WHAT NEEDS TO BE DONE —
Copy all entries exactly, and wherever an entry holds a picture, leave that picture out.

EXERCISE INPUT Start Marker

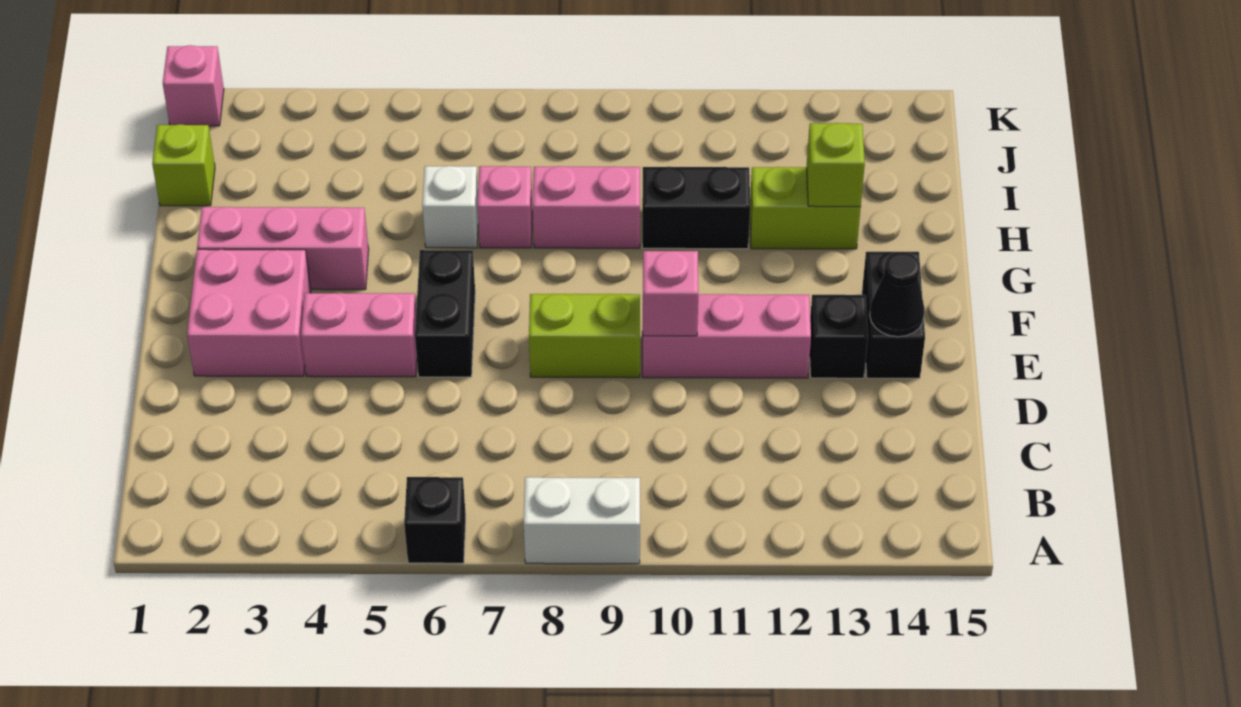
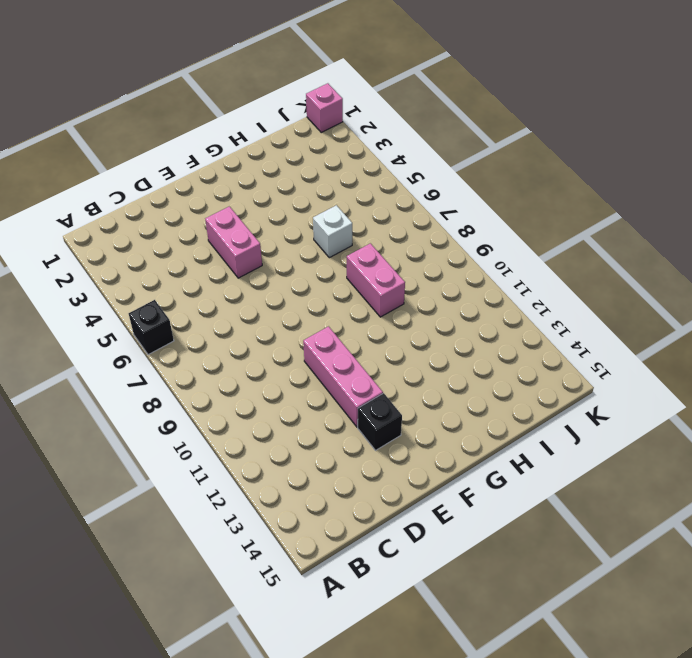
none -> white brick A8:A9 level 1
none -> pink brick E2:F3 level 1
none -> black brick E6:F6 level 1

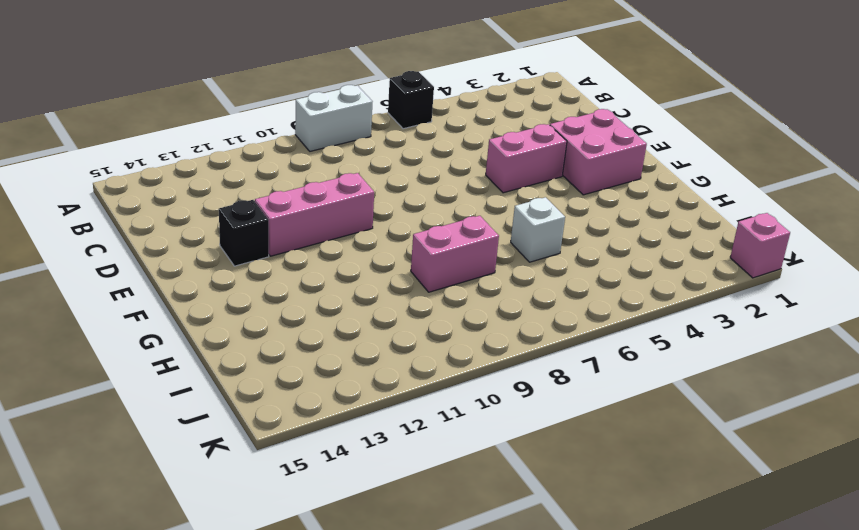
none -> black brick E6:F6 level 1
none -> lime brick E8:E9 level 1
none -> black brick E14:F14 level 1

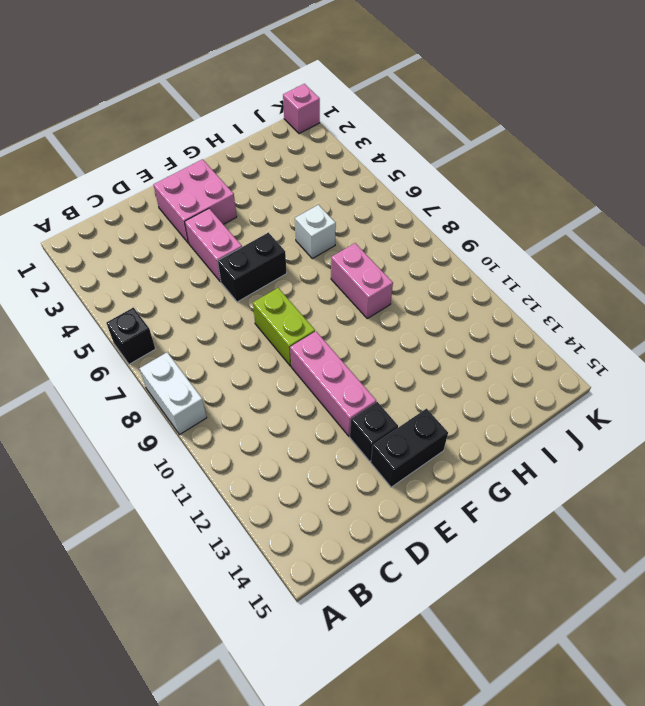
none -> pink brick G2:G4 level 1
none -> pink brick H7 level 1
none -> black brick H10:H11 level 1

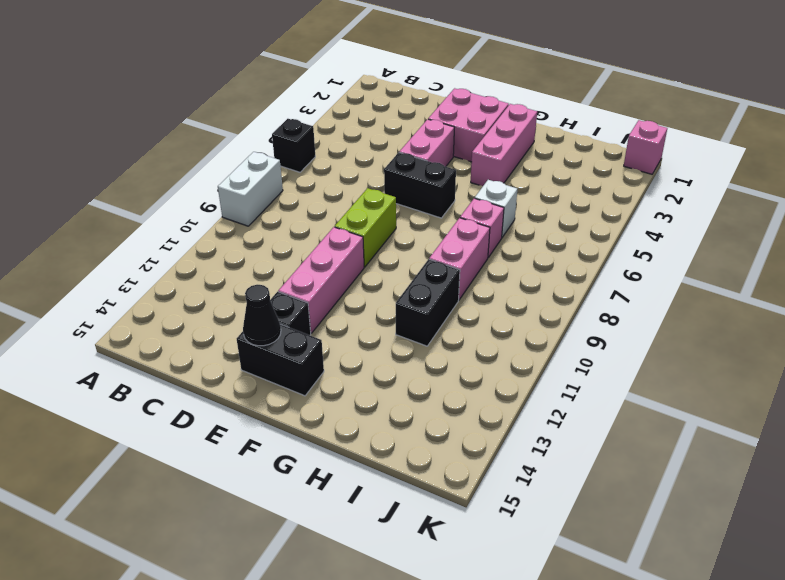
none -> lime brick H12:H13 level 1
none -> lime brick I1 level 1
none -> pink brick E10 level 2

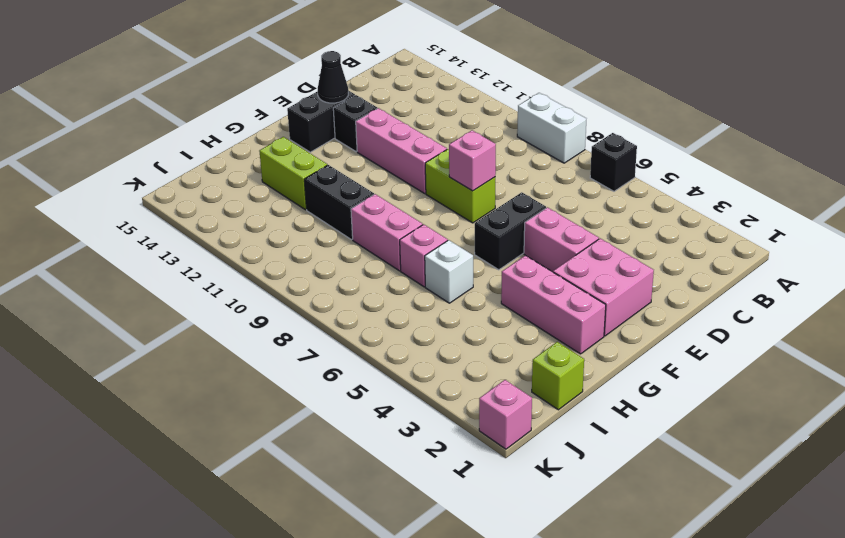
pink brick E8 level 2 -> pink brick E10 level 2
none -> lime brick H13 level 2

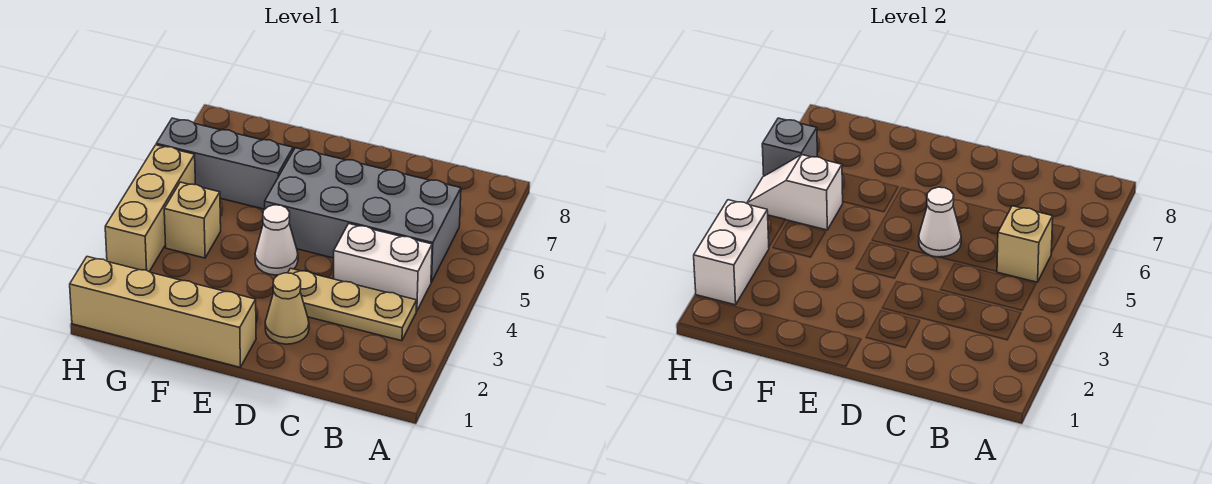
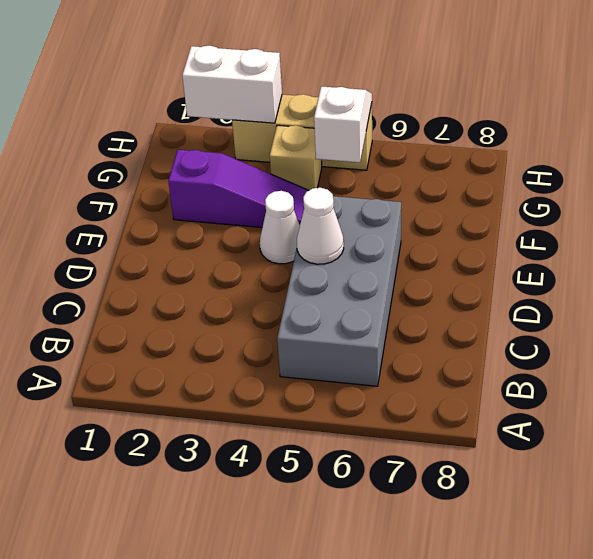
purple slope F2:F4 level 1 top 2 -> none
none -> tan plate B3:D3 level 1
none -> white brick B4:C4 level 1
none -> tan cone D2 level 1

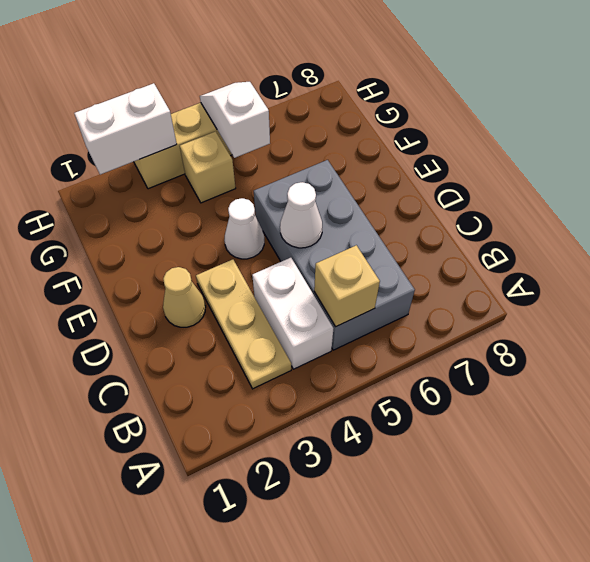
none -> tan brick E1:H1 level 1
none -> grey brick F6:H6 level 1
none -> grey brick H6 level 2

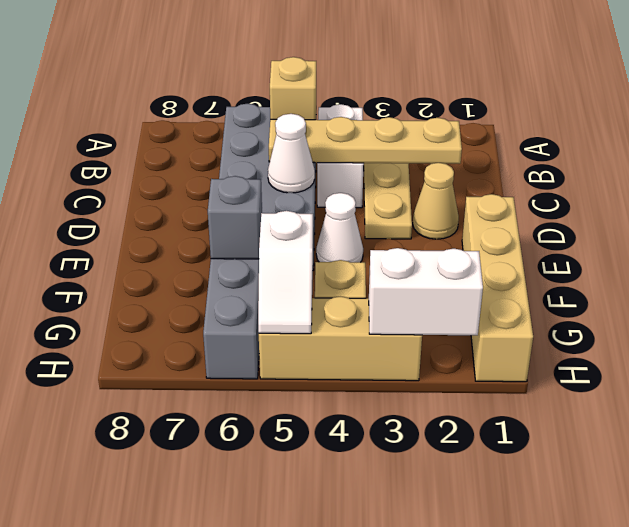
tan plate C2:C5 level 2 -> none
grey brick F6 level 2 -> grey brick H6 level 2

EXERCISE INPUT End Marker

RESPONSE FOR THIS EXERCISE —
none -> white brick A8:A9 level 1
none -> pink brick E2:F3 level 1
none -> black brick E6:F6 level 1

none -> black brick E6:F6 level 1
none -> lime brick E8:E9 level 1
none -> black brick E14:F14 level 1

none -> pink brick G2:G4 level 1
none -> pink brick H7 level 1
none -> black brick H10:H11 level 1

none -> lime brick H12:H13 level 1
none -> lime brick I1 level 1
none -> pink brick E10 level 2

pink brick E8 level 2 -> pink brick E10 level 2
none -> lime brick H13 level 2

purple slope F2:F4 level 1 top 2 -> none
none -> tan plate B3:D3 level 1
none -> white brick B4:C4 level 1
none -> tan cone D2 level 1

none -> tan brick E1:H1 level 1
none -> grey brick F6:H6 level 1
none -> grey brick H6 level 2

tan plate C2:C5 level 2 -> none
grey brick F6 level 2 -> grey brick H6 level 2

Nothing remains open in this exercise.